* **GIVEN INFORMATION**:
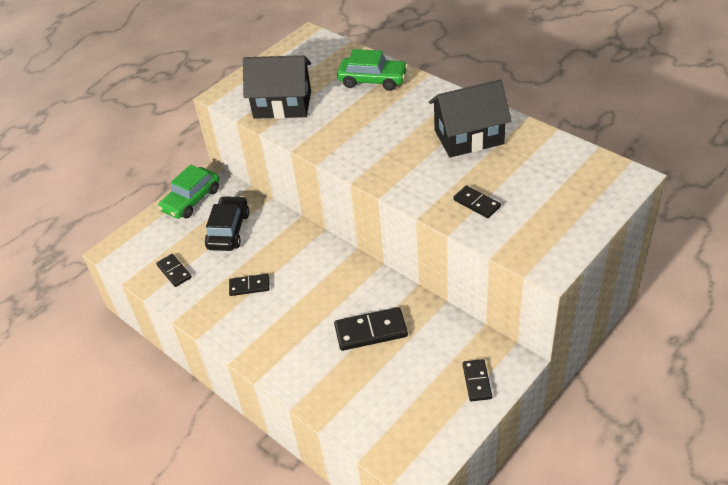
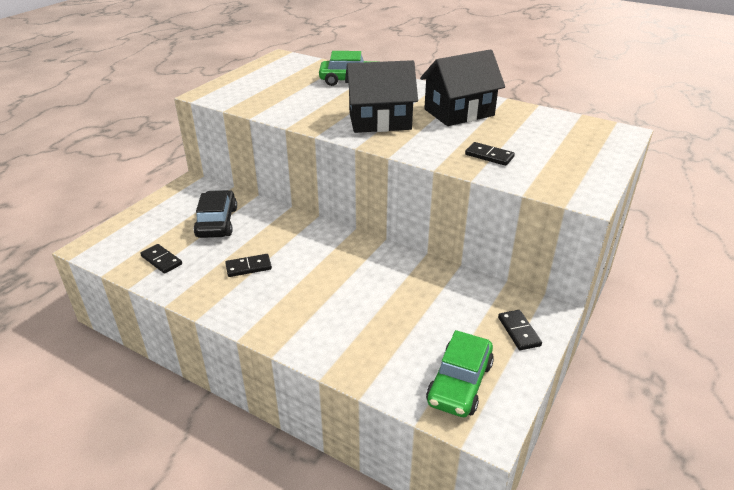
camera: 15 degrees left, 10 degrees down
green car [158,165,220,219] -> green car moved to [426,330,494,417]
black house [243,55,311,119] -> black house moved to [345,60,418,133]
black domino [334,307,408,351] -> none

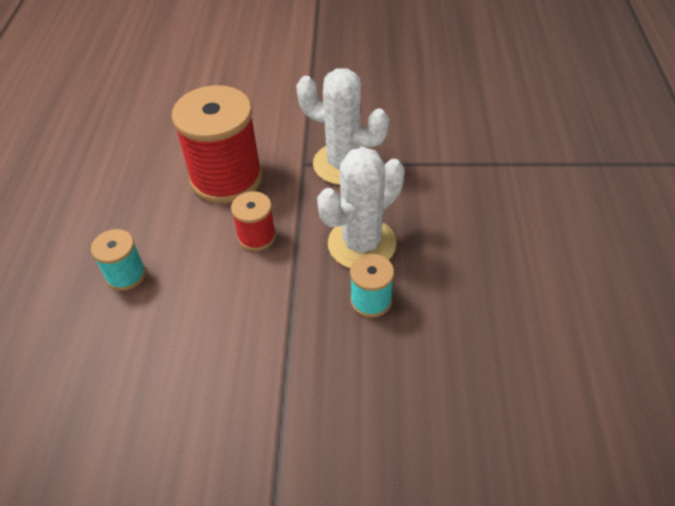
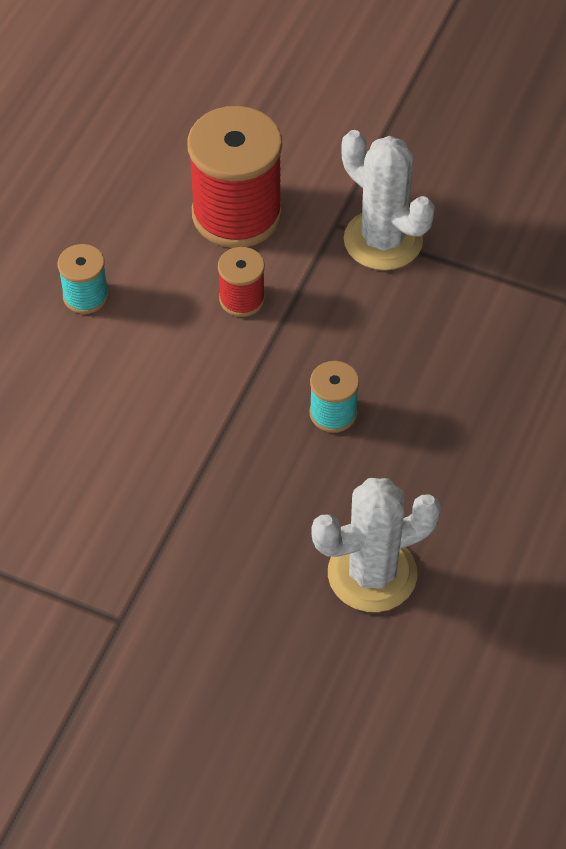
camera: 20 degrees right, 5 degrees up
white cactus [317,147,405,268] -> white cactus moved to [311,478,441,612]

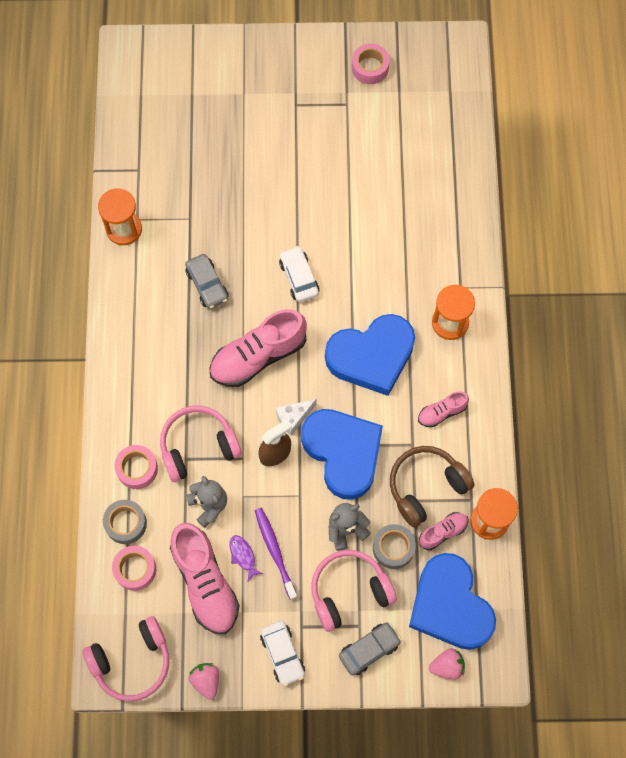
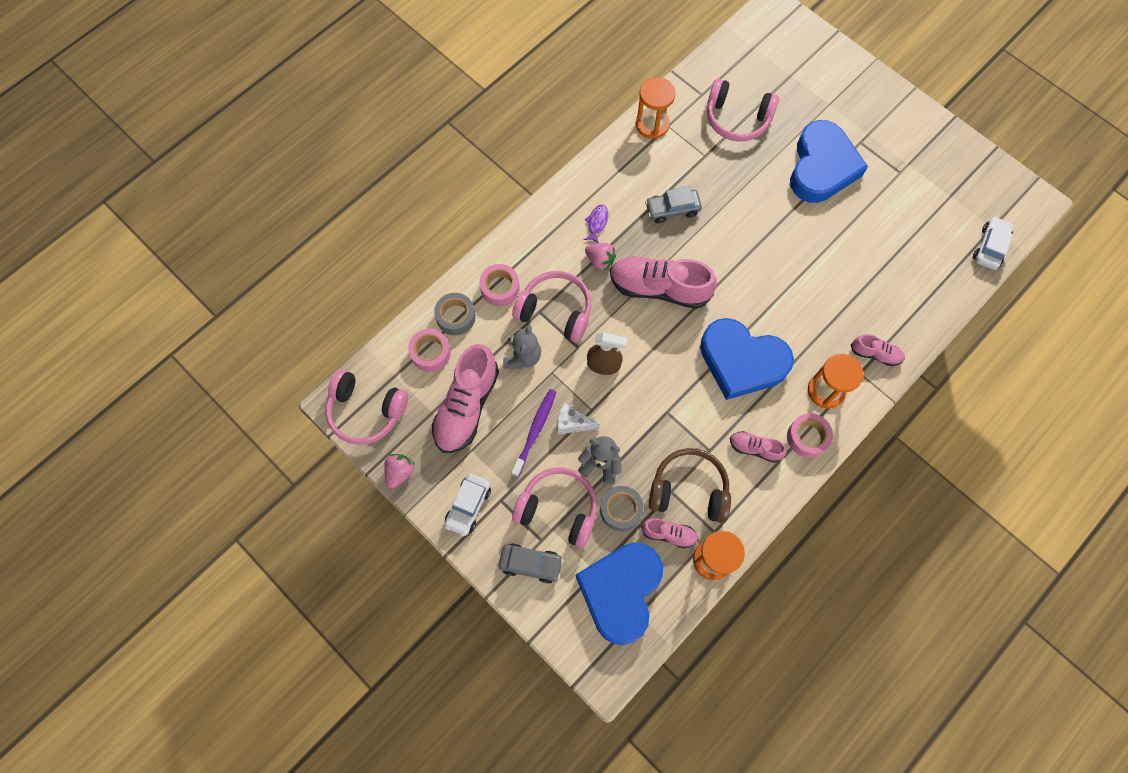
camera: 45 degrees right, 0 degrees up
grey car [185,254,229,309] -> grey car turned 60 degrees clockwise [645,186,702,224]
purple fish [230,535,263,581] -> purple fish moved to [584,204,608,243]
white cheese [276,399,316,436] -> white cheese moved to [557,403,600,434]
white car [279,246,319,302] -> white car moved to [973,216,1013,270]
blue heart [301,409,383,500] -> blue heart moved to [790,120,868,203]
pink tape [352,44,390,84] -> pink tape moved to [787,413,833,458]
pink strawberry [429,648,465,680] -> pink strawberry moved to [585,243,616,271]
none -> pink headphones [707,78,779,142]
none -> pink shoe [851,334,905,366]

* **WORK ORDER**:
Pictures stay out; the entries above are to be output exactly as given.

* **RESPONSE AREA**:
camera: 15 degrees left, 10 degrees down
green car [158,165,220,219] -> green car moved to [426,330,494,417]
black house [243,55,311,119] -> black house moved to [345,60,418,133]
black domino [334,307,408,351] -> none

camera: 20 degrees right, 5 degrees up
white cactus [317,147,405,268] -> white cactus moved to [311,478,441,612]

camera: 45 degrees right, 0 degrees up
grey car [185,254,229,309] -> grey car turned 60 degrees clockwise [645,186,702,224]
purple fish [230,535,263,581] -> purple fish moved to [584,204,608,243]
white cheese [276,399,316,436] -> white cheese moved to [557,403,600,434]
white car [279,246,319,302] -> white car moved to [973,216,1013,270]
blue heart [301,409,383,500] -> blue heart moved to [790,120,868,203]
pink tape [352,44,390,84] -> pink tape moved to [787,413,833,458]
pink strawberry [429,648,465,680] -> pink strawberry moved to [585,243,616,271]
none -> pink headphones [707,78,779,142]
none -> pink shoe [851,334,905,366]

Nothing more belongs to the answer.